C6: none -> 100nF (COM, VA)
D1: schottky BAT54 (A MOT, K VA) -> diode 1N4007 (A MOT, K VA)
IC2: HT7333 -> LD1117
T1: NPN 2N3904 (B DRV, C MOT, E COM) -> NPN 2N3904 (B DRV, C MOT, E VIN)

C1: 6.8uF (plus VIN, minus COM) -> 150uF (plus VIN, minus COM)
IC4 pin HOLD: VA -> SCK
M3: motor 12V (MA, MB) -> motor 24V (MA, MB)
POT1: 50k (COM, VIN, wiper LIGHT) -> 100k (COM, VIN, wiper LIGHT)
--------------------
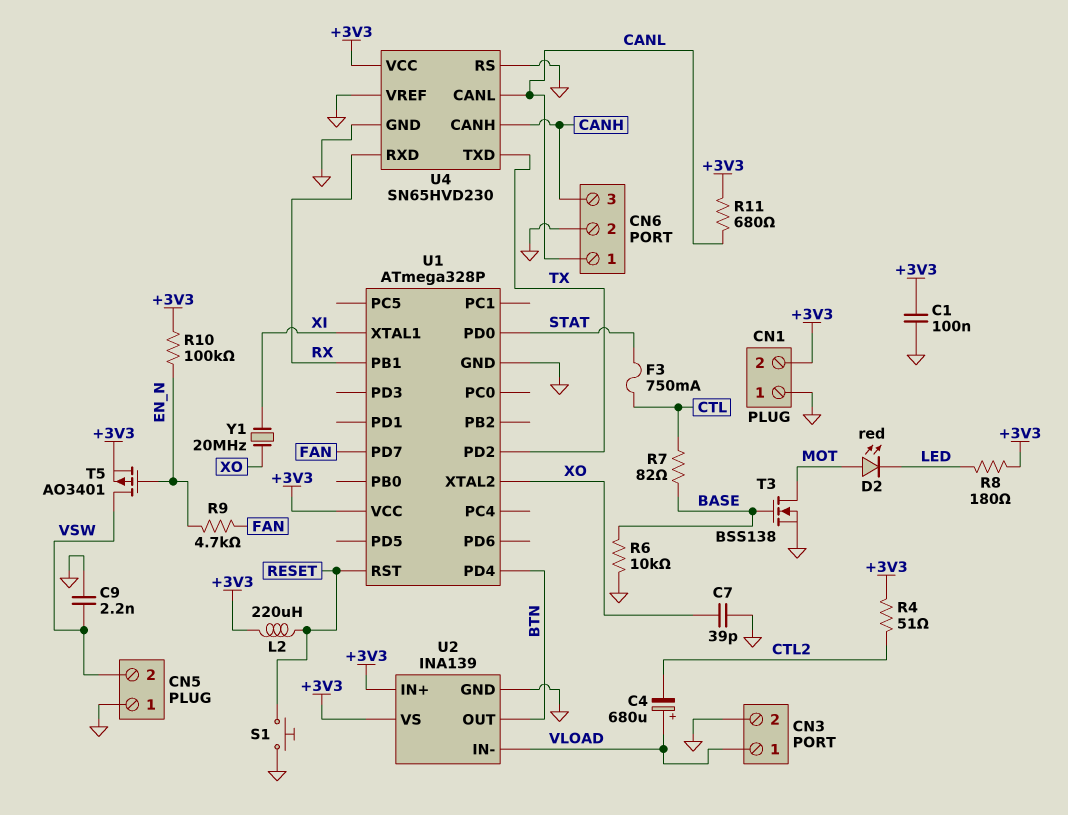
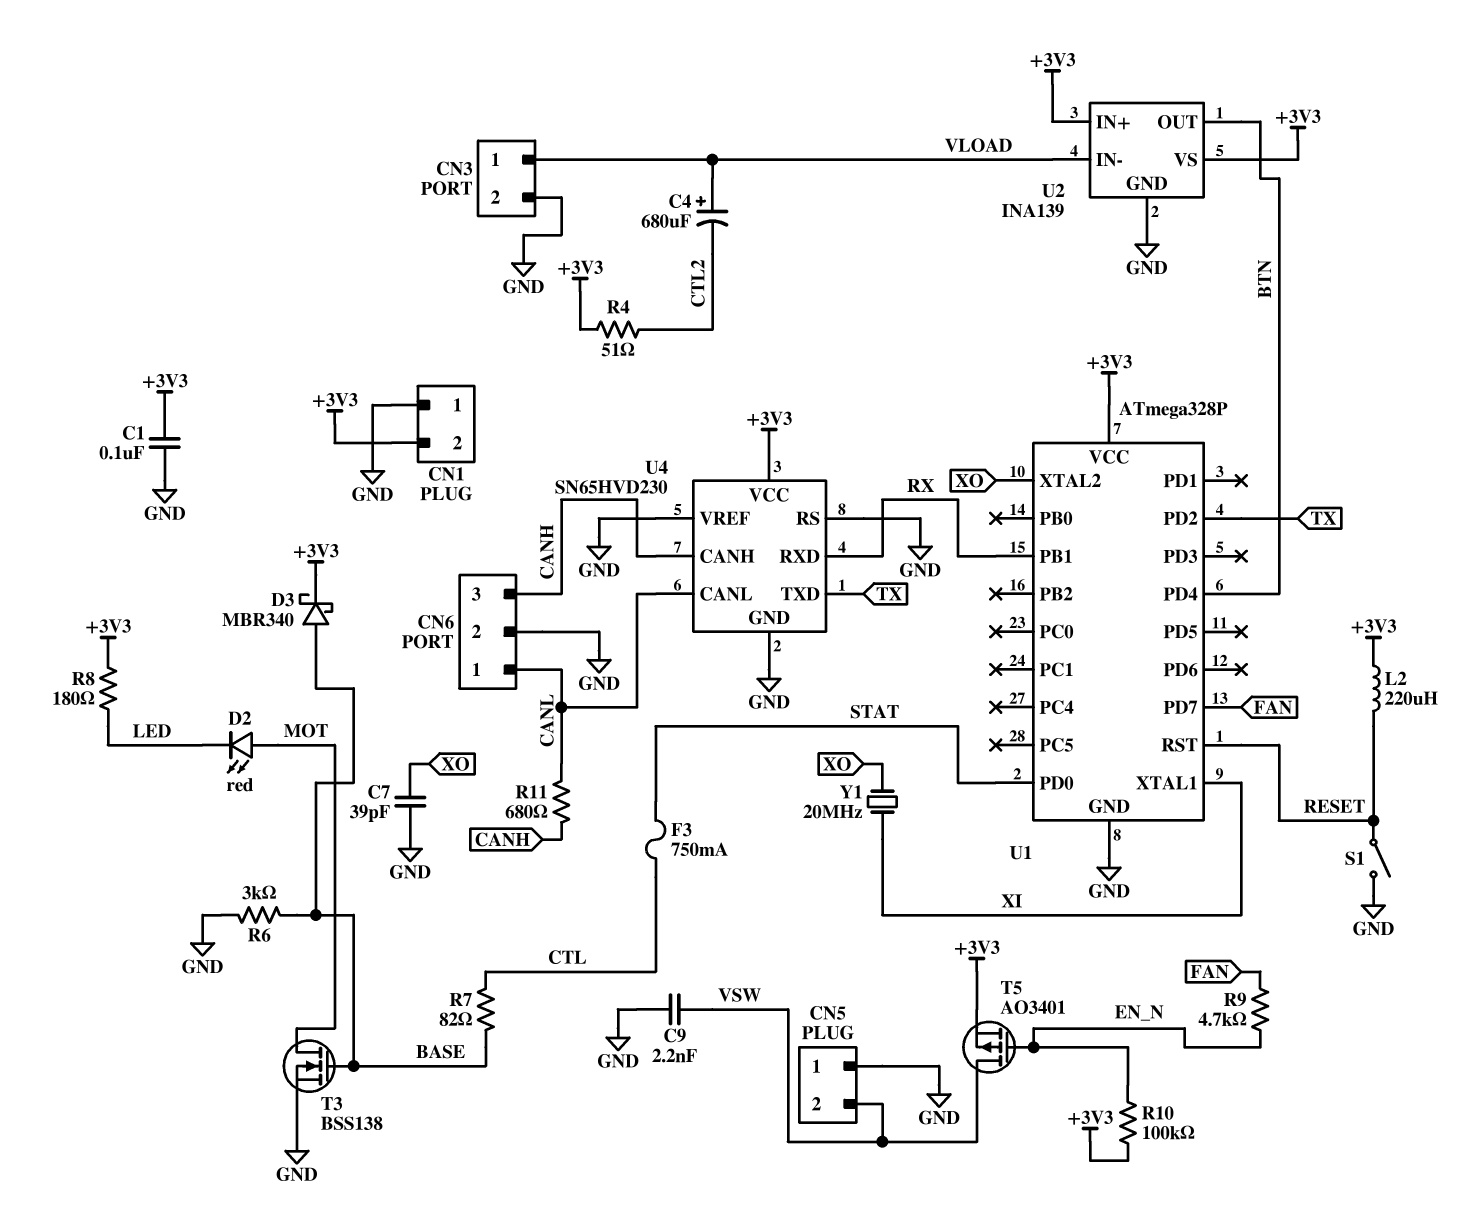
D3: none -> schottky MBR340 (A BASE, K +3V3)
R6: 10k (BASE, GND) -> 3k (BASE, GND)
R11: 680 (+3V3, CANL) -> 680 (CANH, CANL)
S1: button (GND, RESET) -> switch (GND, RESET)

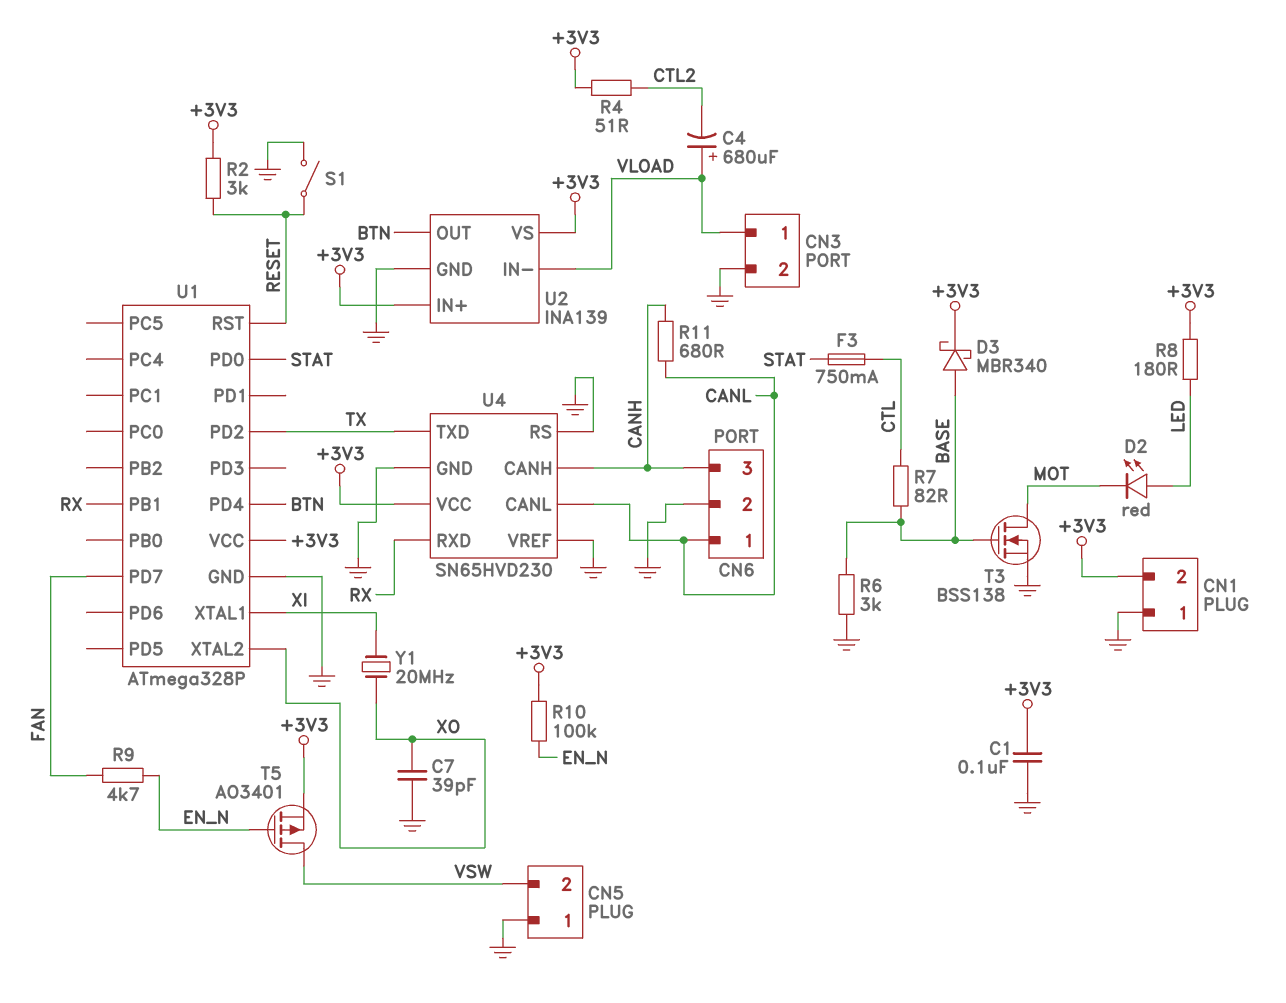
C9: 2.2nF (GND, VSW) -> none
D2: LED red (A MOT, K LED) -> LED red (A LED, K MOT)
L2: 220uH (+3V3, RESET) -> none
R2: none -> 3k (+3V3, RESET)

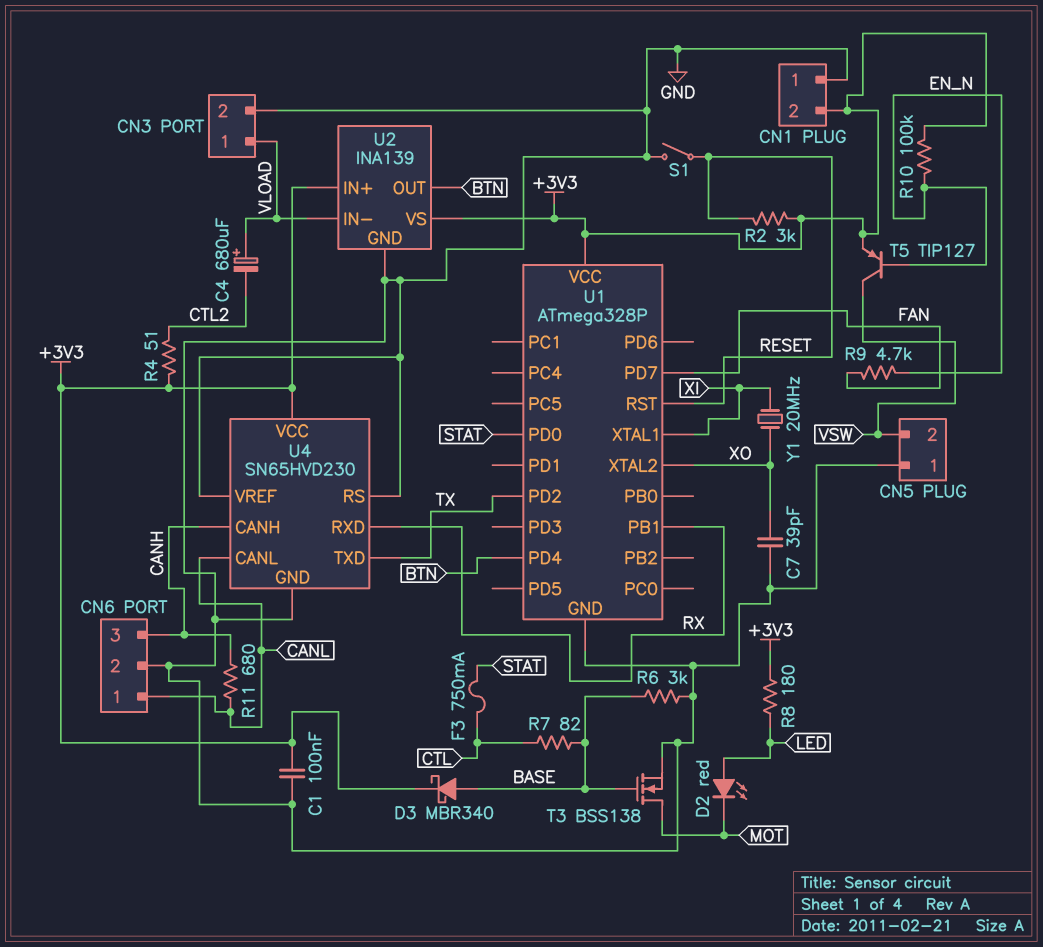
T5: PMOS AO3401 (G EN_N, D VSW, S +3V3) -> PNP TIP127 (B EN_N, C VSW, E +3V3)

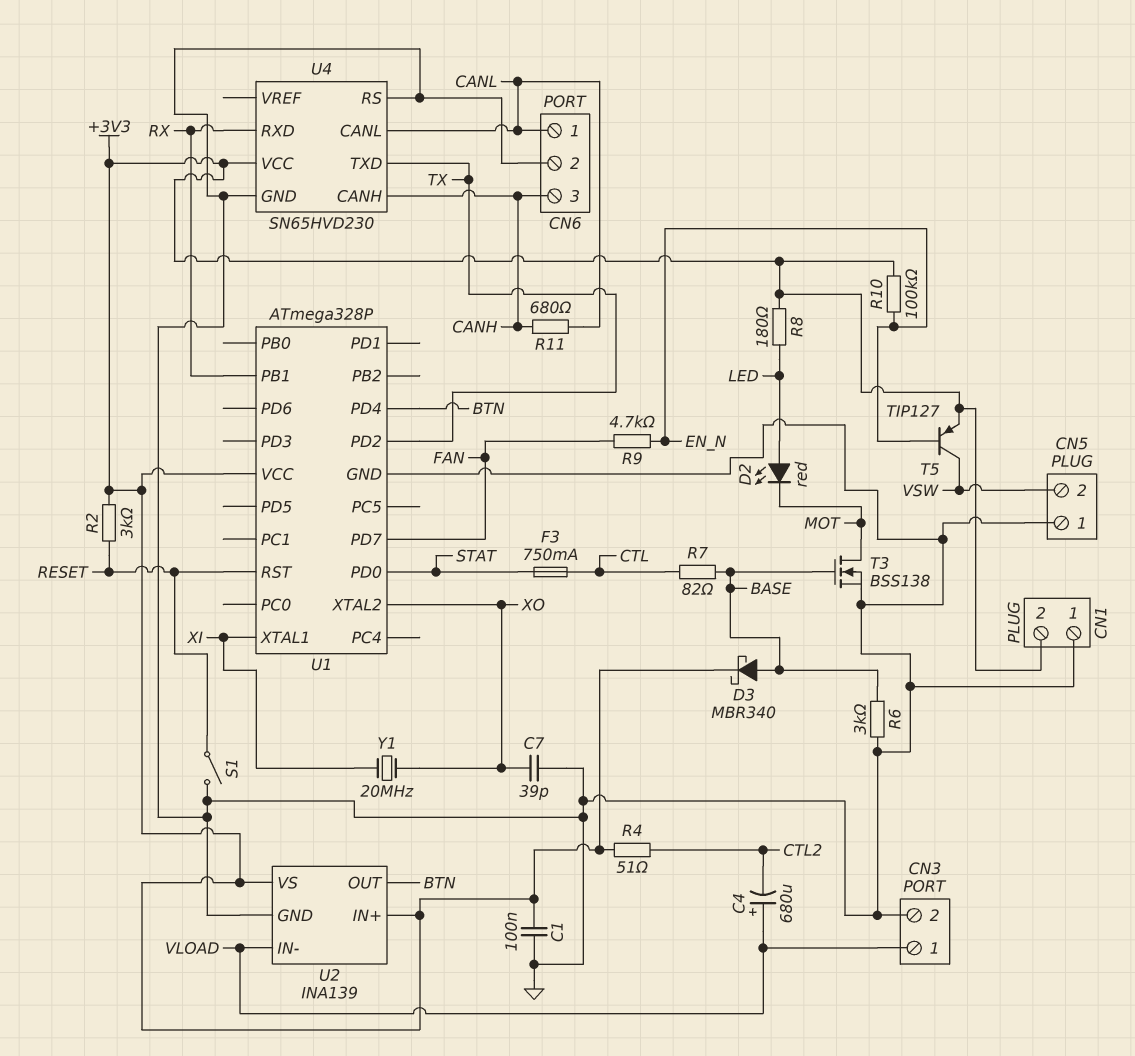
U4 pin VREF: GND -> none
--------------------
### EXERCISE AIM:
Return word for word the lines above from the line with "C6: none -> 100nF (COM, VA)" to the line with "POT1: 50k (COM, VIN, wiper", including both and leaving out all others.

### SOLUTION FOR THIS EXERCISE:
C6: none -> 100nF (COM, VA)
D1: schottky BAT54 (A MOT, K VA) -> diode 1N4007 (A MOT, K VA)
IC2: HT7333 -> LD1117
T1: NPN 2N3904 (B DRV, C MOT, E COM) -> NPN 2N3904 (B DRV, C MOT, E VIN)

C1: 6.8uF (plus VIN, minus COM) -> 150uF (plus VIN, minus COM)
IC4 pin HOLD: VA -> SCK
M3: motor 12V (MA, MB) -> motor 24V (MA, MB)
POT1: 50k (COM, VIN, wiper LIGHT) -> 100k (COM, VIN, wiper LIGHT)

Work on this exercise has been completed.